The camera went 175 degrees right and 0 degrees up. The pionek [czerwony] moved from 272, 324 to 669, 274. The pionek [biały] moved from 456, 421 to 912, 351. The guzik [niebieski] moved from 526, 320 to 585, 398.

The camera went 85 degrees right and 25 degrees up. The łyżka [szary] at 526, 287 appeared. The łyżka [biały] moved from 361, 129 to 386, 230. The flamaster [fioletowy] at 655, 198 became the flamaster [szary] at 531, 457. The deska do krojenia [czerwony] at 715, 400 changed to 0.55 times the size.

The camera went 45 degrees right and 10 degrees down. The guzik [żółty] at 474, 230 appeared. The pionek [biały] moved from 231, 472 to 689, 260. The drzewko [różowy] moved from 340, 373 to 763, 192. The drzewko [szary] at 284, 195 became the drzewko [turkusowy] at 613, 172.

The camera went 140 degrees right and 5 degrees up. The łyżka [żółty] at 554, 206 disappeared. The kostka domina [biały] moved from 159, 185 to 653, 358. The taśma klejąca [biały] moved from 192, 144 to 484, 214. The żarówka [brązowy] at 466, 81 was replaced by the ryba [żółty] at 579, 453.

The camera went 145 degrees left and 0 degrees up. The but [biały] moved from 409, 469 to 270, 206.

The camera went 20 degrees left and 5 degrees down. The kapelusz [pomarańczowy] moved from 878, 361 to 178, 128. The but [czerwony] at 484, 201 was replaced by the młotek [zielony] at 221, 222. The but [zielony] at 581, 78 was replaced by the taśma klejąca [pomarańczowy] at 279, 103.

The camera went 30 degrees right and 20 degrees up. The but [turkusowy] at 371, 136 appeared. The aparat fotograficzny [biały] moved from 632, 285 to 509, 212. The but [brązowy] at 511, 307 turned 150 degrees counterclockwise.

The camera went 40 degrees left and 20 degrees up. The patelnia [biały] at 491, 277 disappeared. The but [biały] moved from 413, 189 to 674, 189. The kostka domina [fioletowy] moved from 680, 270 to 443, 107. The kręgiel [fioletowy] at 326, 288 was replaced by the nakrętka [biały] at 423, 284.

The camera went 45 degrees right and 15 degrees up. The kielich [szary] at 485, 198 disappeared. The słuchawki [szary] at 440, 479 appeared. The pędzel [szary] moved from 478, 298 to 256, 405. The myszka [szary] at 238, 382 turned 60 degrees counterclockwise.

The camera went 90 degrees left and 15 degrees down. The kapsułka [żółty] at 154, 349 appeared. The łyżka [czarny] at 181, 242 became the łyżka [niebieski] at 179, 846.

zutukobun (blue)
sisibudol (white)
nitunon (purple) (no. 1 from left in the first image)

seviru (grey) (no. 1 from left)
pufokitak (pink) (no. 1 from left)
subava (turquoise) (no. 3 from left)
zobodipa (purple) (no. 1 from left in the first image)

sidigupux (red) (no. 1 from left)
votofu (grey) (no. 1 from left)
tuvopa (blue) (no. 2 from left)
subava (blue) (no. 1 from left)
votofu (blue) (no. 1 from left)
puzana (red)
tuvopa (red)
○ ○ ○
TASK>
Your task is to extract the lines running from the one with "sidigupux (red) (no. 1 from left)" to the end of the material, inclusive, copying each exactly and adding nothing.

TASK RESPONSE>
sidigupux (red) (no. 1 from left)
votofu (grey) (no. 1 from left)
tuvopa (blue) (no. 2 from left)
subava (blue) (no. 1 from left)
votofu (blue) (no. 1 from left)
puzana (red)
tuvopa (red)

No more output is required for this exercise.